─── Data extracts ───
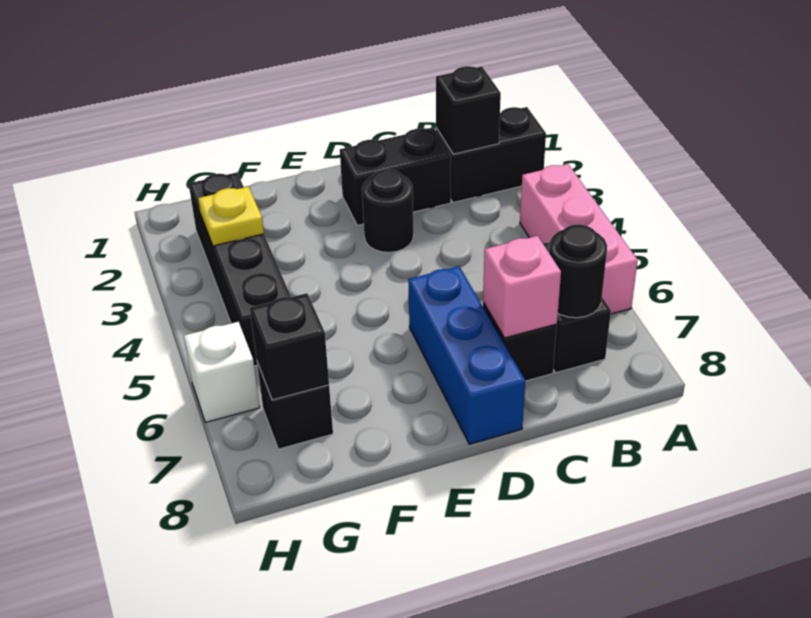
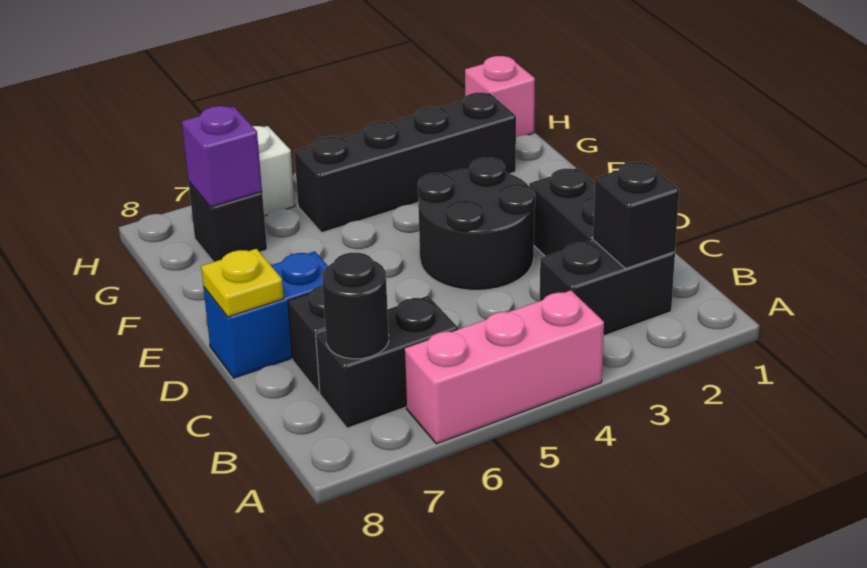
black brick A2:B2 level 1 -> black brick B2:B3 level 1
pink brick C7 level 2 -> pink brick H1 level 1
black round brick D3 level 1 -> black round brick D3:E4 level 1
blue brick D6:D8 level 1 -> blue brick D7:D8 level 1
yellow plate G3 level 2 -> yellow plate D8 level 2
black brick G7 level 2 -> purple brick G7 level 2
───
─── Data extracts ───
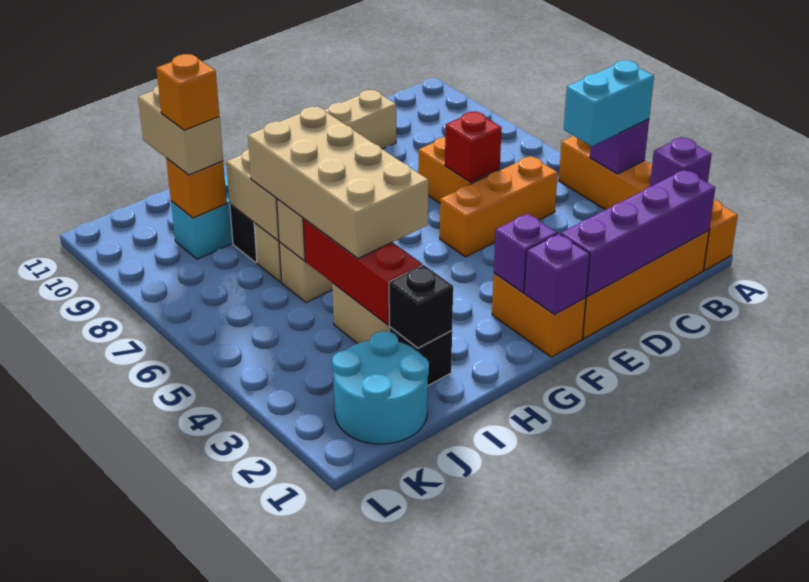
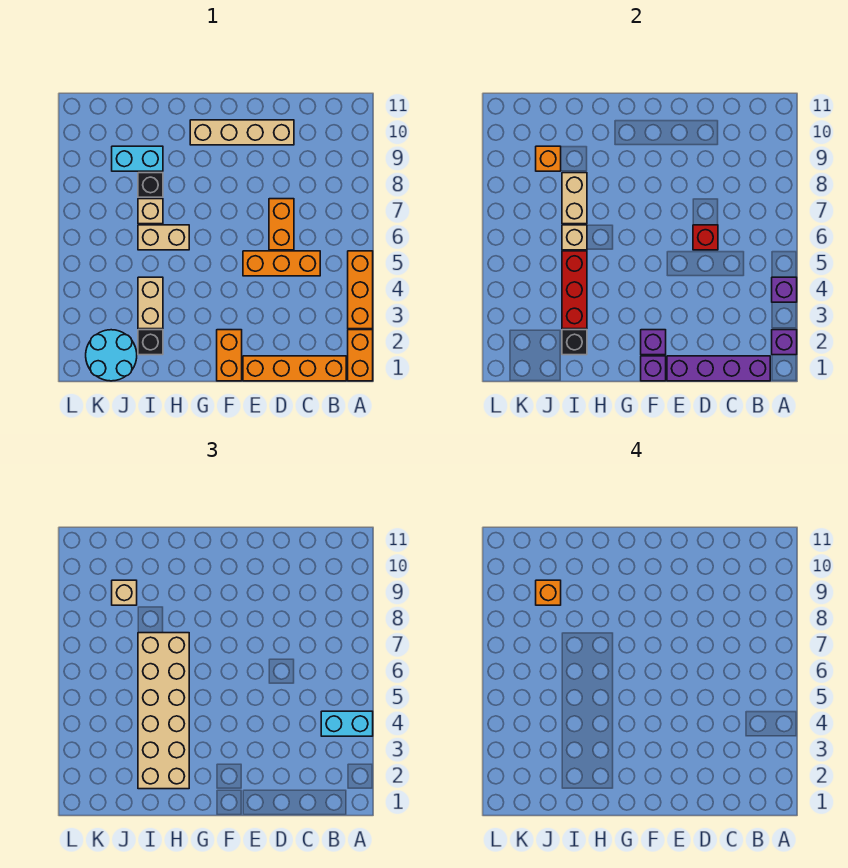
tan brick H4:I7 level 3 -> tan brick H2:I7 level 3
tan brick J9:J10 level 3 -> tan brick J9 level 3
───
• **Exercise directions**
Going back over the entries above, copy word for word every line from the one that has "yellow plate G3" on through the one that has "black brick G7".

• **Task response**
yellow plate G3 level 2 -> yellow plate D8 level 2
black brick G7 level 2 -> purple brick G7 level 2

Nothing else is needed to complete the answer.